[Stored records]
=== Section Start ===

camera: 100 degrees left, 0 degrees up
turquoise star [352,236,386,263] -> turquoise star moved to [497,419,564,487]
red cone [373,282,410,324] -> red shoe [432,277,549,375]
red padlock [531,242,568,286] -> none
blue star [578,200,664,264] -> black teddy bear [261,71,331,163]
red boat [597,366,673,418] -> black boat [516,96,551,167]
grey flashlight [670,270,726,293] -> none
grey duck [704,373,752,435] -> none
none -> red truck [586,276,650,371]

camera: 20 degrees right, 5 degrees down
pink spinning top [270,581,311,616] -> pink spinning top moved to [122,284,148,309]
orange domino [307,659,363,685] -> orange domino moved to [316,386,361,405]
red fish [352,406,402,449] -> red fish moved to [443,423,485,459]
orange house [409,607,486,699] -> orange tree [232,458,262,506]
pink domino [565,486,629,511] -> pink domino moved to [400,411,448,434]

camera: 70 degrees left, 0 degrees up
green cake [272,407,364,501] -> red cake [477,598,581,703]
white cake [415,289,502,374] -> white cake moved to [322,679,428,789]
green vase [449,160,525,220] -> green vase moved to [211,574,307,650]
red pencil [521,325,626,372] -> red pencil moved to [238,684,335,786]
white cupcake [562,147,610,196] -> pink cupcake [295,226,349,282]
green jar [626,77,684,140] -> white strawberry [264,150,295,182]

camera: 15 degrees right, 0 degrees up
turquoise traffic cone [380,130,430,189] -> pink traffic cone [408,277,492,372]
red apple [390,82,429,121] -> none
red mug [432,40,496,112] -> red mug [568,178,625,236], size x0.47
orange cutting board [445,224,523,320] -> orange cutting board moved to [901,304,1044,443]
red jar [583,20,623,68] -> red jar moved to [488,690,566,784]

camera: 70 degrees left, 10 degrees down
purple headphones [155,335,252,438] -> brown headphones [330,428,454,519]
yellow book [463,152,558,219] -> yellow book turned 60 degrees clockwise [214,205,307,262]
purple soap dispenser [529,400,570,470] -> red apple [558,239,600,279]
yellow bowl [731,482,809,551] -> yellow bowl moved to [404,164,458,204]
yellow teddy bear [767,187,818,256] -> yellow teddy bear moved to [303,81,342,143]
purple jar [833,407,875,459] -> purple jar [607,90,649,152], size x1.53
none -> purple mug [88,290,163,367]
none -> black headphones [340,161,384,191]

=== Section End ===

» Exercise
From the entries above, return each line with the word "apple" in it.

» Exercise answer
red apple [390,82,429,121] -> none
purple soap dispenser [529,400,570,470] -> red apple [558,239,600,279]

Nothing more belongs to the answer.